§ **Data for this task**
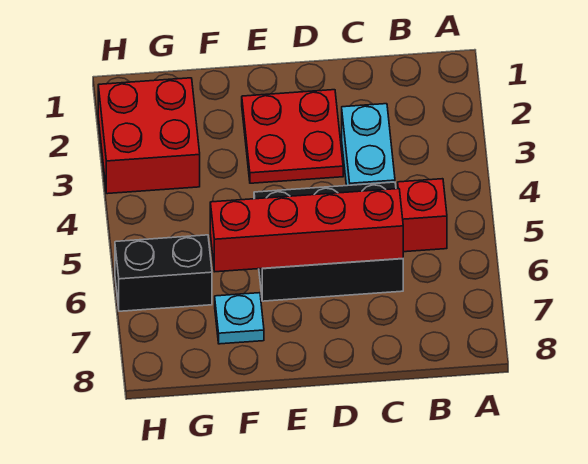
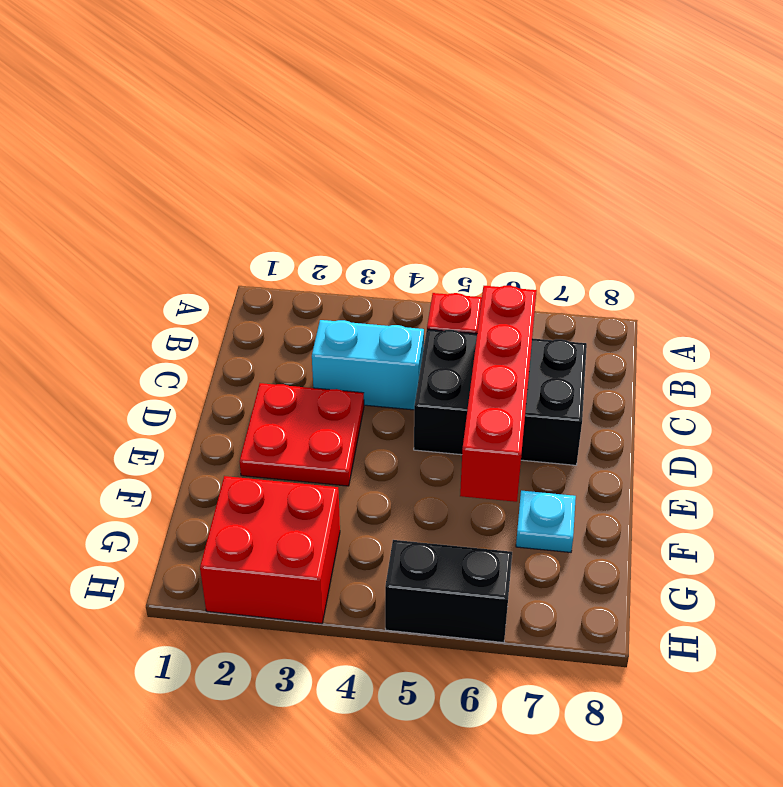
black brick C5:E6 level 1 -> black brick C5:D7 level 1
black brick G6:H6 level 1 -> black brick H5:H6 level 1

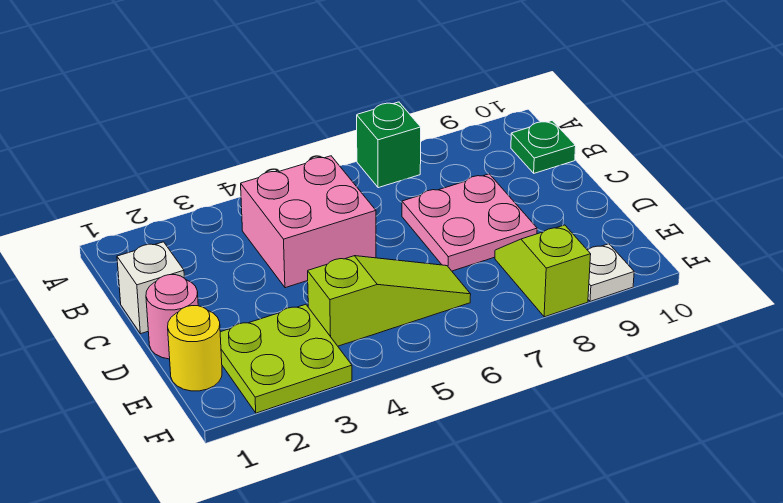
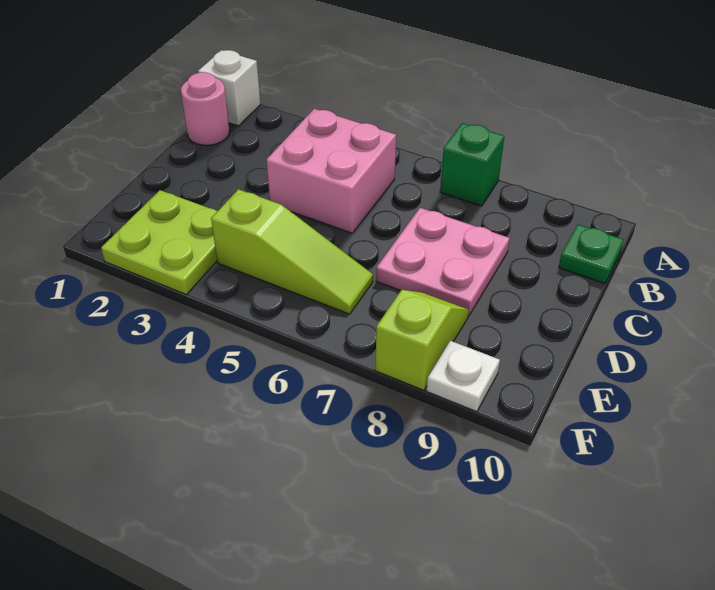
white brick C1 level 1 -> white brick A1 level 1
pink round brick D1 level 1 -> pink round brick B1 level 1
yellow round brick E1 level 1 -> none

§ **Exercise**
If a record above contains a picture, leave the picture out and transcribe everything else exactly.

§ **Expected output**
black brick C5:E6 level 1 -> black brick C5:D7 level 1
black brick G6:H6 level 1 -> black brick H5:H6 level 1

white brick C1 level 1 -> white brick A1 level 1
pink round brick D1 level 1 -> pink round brick B1 level 1
yellow round brick E1 level 1 -> none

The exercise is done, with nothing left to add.